▸ **RECORDS FOR THIS EXERCISE**:
☆ ☆ ☆ ☆
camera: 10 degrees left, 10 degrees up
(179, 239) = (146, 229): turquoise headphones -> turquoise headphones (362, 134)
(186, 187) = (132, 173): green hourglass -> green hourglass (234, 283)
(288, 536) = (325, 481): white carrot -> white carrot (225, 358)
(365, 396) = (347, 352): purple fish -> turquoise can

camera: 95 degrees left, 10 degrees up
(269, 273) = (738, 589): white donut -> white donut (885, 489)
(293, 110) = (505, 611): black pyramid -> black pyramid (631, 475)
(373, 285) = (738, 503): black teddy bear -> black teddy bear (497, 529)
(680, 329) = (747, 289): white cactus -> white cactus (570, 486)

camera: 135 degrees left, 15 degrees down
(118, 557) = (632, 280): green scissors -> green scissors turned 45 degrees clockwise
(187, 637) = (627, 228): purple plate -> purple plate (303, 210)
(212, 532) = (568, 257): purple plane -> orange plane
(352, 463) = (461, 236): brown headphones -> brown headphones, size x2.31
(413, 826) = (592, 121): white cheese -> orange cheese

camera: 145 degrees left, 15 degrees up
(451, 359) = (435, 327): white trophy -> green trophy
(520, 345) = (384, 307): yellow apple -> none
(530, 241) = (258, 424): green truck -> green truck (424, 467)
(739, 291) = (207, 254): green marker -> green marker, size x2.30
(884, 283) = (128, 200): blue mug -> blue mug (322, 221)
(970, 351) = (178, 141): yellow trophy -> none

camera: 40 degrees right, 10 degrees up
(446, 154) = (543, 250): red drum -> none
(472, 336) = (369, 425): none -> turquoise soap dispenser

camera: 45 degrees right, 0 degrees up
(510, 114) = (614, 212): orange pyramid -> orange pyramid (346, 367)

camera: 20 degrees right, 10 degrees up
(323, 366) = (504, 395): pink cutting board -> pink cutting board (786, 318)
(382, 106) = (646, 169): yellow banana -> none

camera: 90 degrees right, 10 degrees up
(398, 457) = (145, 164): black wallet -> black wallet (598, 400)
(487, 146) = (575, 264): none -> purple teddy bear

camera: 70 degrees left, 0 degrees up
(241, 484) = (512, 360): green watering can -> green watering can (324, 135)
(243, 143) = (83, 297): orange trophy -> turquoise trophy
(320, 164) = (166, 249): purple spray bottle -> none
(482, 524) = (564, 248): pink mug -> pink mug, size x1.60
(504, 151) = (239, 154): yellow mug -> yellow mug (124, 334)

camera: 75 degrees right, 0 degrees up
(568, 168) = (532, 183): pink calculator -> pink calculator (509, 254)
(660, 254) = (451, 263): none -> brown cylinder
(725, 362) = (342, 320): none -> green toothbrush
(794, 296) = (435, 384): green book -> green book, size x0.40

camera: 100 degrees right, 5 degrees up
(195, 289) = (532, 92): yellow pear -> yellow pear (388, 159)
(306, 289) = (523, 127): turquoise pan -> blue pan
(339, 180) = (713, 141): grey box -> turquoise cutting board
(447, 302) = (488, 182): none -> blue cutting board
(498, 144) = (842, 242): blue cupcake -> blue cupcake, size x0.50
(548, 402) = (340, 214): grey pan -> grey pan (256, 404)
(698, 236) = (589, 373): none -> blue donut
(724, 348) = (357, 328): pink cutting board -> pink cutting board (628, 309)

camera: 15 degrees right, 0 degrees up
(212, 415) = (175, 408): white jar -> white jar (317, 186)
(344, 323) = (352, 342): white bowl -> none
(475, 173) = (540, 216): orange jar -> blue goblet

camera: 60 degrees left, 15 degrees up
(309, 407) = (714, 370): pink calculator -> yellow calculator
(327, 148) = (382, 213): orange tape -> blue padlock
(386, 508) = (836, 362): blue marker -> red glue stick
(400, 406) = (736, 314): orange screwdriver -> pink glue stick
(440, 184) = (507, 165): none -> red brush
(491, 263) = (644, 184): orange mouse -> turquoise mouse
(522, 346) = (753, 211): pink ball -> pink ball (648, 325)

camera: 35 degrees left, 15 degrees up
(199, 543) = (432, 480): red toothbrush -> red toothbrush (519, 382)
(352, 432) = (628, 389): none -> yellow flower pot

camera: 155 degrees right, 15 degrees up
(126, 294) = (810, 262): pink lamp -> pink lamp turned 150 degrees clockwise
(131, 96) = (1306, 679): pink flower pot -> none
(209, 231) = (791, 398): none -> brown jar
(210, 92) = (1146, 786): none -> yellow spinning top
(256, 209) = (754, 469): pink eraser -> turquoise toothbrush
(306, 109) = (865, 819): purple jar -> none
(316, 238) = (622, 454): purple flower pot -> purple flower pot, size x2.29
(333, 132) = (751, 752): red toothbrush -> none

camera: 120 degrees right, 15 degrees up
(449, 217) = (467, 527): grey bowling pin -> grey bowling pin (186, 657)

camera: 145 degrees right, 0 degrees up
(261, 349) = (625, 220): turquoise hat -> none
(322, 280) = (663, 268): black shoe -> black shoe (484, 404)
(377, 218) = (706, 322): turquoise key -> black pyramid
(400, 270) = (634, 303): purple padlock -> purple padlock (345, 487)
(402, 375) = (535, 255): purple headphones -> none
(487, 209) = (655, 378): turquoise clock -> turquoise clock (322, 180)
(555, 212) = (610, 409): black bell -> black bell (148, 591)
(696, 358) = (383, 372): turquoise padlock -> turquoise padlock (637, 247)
☆ ☆ ☆ ☆
▸ **WORK REQUEST**: From the entries above, copy every line where the word "stick" shows up.

▸ **EXPECTED ANSWER**:
(386, 508) = (836, 362): blue marker -> red glue stick
(400, 406) = (736, 314): orange screwdriver -> pink glue stick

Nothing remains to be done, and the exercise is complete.